#### Dataset ####

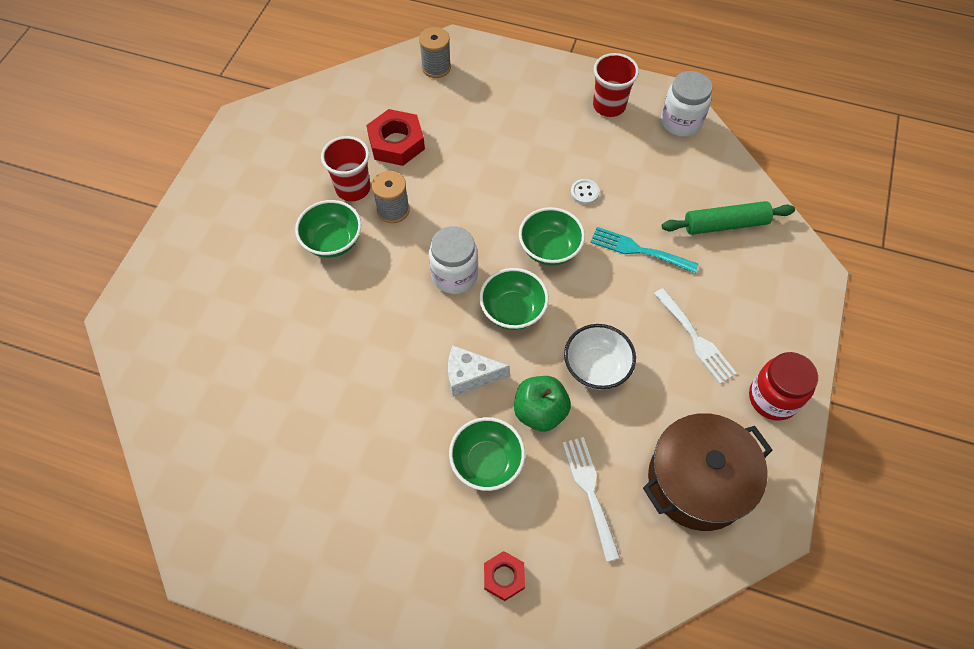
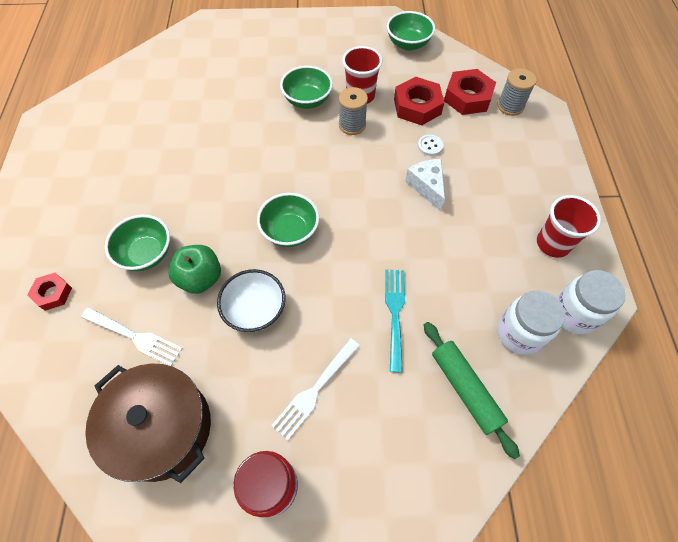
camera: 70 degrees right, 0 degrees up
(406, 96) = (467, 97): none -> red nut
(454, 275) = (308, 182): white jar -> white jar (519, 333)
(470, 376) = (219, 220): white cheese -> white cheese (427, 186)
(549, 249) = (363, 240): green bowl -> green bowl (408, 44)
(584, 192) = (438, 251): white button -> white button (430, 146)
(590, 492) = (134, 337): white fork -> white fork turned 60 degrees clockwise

####
#### Dataset ####

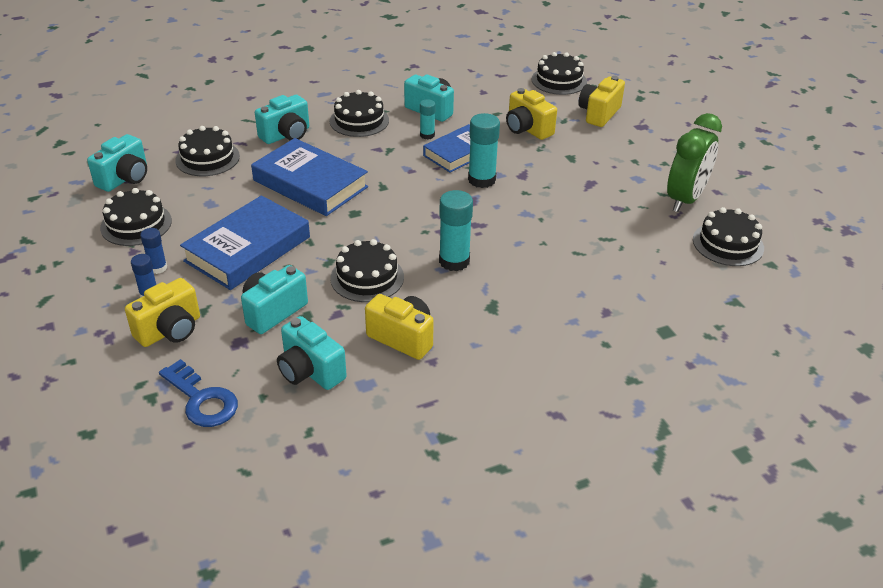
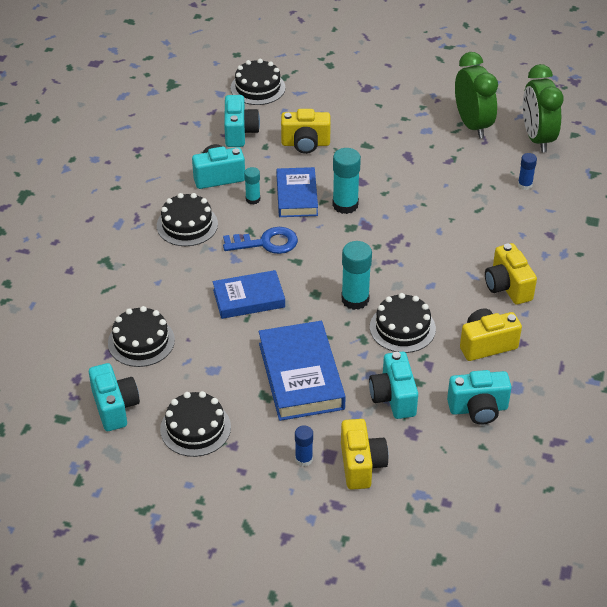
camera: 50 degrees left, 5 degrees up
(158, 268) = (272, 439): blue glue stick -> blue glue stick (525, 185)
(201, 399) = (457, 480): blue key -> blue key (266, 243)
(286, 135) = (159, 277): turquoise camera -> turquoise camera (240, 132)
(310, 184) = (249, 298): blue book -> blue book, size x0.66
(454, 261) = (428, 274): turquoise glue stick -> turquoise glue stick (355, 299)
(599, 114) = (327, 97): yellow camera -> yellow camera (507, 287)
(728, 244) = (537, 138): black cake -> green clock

####
#### Dataset ####

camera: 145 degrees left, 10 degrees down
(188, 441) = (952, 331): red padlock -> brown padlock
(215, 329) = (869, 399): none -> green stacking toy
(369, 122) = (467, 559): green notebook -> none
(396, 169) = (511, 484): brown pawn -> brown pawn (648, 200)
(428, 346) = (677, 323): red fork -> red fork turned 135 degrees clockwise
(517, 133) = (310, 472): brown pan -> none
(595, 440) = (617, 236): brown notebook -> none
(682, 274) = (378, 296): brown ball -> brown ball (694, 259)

####

**Aim of the exercise**
Nothing should appear in the answer except the lines above from the line with "camera: 145 degrees left, 10 degrees down" through the line with "(682, 274) = (378, 296): brown", both included, written out exactly.

**Answer area**
camera: 145 degrees left, 10 degrees down
(188, 441) = (952, 331): red padlock -> brown padlock
(215, 329) = (869, 399): none -> green stacking toy
(369, 122) = (467, 559): green notebook -> none
(396, 169) = (511, 484): brown pawn -> brown pawn (648, 200)
(428, 346) = (677, 323): red fork -> red fork turned 135 degrees clockwise
(517, 133) = (310, 472): brown pan -> none
(595, 440) = (617, 236): brown notebook -> none
(682, 274) = (378, 296): brown ball -> brown ball (694, 259)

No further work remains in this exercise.